TASK: Using the listing below, set down exactly the lines starting at the line that contains "white carrot: 5 -> 6" and ending at the line that contains "turquoise spoon: 3 -> 6", both included, and no others.
*** RECORDS SHOWN Section Begins ***
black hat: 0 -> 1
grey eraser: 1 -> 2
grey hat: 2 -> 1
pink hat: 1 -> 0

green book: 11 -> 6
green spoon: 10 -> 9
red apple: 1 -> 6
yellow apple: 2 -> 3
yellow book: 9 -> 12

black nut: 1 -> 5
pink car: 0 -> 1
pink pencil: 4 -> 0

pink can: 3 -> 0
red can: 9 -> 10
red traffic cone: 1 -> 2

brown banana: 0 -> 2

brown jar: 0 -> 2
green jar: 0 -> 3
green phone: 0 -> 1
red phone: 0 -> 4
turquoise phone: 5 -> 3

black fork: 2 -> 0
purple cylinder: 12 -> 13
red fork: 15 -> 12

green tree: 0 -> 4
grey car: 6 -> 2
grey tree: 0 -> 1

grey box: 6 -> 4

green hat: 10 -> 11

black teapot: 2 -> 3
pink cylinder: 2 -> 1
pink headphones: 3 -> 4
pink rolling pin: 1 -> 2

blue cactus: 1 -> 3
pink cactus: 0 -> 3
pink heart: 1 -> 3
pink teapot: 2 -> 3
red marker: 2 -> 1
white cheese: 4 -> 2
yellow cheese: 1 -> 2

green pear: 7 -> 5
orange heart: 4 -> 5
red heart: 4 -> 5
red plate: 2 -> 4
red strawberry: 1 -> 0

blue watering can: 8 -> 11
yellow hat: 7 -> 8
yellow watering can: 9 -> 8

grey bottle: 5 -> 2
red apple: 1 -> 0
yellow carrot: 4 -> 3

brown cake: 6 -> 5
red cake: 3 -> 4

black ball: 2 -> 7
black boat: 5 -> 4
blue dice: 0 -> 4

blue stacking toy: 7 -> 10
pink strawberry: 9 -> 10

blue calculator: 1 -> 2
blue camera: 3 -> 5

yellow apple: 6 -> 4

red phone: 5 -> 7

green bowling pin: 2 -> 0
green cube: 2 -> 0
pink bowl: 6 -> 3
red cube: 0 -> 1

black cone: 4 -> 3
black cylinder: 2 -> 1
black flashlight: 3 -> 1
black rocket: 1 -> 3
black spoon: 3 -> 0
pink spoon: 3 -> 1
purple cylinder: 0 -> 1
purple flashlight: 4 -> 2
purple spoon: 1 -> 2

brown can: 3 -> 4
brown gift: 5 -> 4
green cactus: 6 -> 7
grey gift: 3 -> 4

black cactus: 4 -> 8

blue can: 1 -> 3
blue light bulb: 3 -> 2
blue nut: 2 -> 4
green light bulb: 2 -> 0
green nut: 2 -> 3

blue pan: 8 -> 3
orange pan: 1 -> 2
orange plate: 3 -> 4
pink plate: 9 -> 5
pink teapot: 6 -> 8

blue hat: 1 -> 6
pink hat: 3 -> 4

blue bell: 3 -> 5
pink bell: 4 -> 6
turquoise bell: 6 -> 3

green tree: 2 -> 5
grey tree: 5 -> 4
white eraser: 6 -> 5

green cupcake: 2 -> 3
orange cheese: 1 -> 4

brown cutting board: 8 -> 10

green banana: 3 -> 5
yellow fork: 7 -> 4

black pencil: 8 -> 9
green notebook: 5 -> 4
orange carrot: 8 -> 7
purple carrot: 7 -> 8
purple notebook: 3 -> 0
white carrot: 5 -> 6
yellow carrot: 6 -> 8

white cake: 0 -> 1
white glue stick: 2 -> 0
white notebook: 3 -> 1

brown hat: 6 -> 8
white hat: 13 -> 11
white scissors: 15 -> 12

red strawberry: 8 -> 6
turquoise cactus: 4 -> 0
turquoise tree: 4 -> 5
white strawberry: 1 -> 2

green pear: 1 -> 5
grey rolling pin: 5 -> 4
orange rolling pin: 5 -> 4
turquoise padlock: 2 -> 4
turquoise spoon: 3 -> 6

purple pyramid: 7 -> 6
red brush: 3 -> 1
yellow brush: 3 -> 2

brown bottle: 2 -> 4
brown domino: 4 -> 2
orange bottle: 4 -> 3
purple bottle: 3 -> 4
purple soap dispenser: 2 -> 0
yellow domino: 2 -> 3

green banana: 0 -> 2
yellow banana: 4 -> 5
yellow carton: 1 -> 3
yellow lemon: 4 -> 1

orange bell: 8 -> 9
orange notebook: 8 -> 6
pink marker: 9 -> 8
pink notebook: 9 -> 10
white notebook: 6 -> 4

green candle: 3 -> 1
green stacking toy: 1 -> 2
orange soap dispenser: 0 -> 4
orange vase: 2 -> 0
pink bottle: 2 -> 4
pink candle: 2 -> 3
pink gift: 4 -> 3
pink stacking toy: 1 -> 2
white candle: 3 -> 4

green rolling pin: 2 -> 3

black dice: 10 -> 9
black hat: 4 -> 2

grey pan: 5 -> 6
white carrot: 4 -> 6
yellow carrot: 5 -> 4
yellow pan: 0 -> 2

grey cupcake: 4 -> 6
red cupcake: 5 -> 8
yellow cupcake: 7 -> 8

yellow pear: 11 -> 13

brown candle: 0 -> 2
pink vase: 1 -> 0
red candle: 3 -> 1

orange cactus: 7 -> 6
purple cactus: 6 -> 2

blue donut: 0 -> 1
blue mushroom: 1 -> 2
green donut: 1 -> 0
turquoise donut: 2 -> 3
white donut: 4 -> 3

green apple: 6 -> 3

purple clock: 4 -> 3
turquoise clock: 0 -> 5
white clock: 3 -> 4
*** RECORDS SHOWN Section Ends ***
SOLUTION FOR THIS PROBLEM:
white carrot: 5 -> 6
yellow carrot: 6 -> 8

white cake: 0 -> 1
white glue stick: 2 -> 0
white notebook: 3 -> 1

brown hat: 6 -> 8
white hat: 13 -> 11
white scissors: 15 -> 12

red strawberry: 8 -> 6
turquoise cactus: 4 -> 0
turquoise tree: 4 -> 5
white strawberry: 1 -> 2

green pear: 1 -> 5
grey rolling pin: 5 -> 4
orange rolling pin: 5 -> 4
turquoise padlock: 2 -> 4
turquoise spoon: 3 -> 6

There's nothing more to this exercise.